[Action item]:
Check each line of the entries. Copy the ones that contain the string "fork".

Data to examine START

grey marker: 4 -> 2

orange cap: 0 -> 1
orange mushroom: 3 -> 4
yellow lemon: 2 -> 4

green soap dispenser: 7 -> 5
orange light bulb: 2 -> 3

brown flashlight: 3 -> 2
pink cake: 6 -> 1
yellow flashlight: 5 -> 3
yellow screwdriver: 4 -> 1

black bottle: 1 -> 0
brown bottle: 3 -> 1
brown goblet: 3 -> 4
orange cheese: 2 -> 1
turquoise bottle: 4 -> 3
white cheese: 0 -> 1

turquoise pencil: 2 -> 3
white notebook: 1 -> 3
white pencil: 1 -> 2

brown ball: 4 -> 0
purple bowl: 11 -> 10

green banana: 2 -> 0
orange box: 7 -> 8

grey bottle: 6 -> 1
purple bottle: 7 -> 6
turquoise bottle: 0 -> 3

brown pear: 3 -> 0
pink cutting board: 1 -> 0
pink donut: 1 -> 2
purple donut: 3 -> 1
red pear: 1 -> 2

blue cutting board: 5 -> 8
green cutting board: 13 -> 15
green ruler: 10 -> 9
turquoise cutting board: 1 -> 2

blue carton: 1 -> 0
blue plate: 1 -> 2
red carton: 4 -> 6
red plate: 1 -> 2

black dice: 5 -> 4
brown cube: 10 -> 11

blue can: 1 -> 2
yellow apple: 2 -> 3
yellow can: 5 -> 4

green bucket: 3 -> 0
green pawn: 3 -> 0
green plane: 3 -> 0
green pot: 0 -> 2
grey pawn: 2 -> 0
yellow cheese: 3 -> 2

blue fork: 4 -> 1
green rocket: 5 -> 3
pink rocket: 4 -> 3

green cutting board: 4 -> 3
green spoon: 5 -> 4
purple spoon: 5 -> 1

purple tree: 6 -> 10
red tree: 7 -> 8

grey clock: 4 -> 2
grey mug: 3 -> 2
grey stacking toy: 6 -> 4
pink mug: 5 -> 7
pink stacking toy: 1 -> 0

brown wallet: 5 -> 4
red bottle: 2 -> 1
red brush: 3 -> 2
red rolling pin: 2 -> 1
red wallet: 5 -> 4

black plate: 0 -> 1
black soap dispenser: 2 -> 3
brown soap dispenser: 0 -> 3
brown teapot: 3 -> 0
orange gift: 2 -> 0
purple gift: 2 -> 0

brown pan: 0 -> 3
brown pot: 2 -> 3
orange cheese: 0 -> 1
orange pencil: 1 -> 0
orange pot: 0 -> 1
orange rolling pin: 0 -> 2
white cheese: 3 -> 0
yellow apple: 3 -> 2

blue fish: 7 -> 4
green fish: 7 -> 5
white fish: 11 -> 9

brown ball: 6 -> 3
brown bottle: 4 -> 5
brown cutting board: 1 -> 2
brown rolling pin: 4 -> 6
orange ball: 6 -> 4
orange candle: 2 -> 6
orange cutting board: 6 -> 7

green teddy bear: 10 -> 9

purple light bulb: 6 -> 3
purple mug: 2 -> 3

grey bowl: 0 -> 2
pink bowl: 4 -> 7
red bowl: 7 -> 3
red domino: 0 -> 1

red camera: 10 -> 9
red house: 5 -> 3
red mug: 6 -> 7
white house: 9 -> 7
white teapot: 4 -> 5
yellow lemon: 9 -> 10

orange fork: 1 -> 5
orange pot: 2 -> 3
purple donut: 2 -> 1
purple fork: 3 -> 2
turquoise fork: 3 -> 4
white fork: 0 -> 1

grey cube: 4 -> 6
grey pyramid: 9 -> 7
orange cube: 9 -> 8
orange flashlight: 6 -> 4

Data to examine END

[Solution below]:
blue fork: 4 -> 1
orange fork: 1 -> 5
purple fork: 3 -> 2
turquoise fork: 3 -> 4
white fork: 0 -> 1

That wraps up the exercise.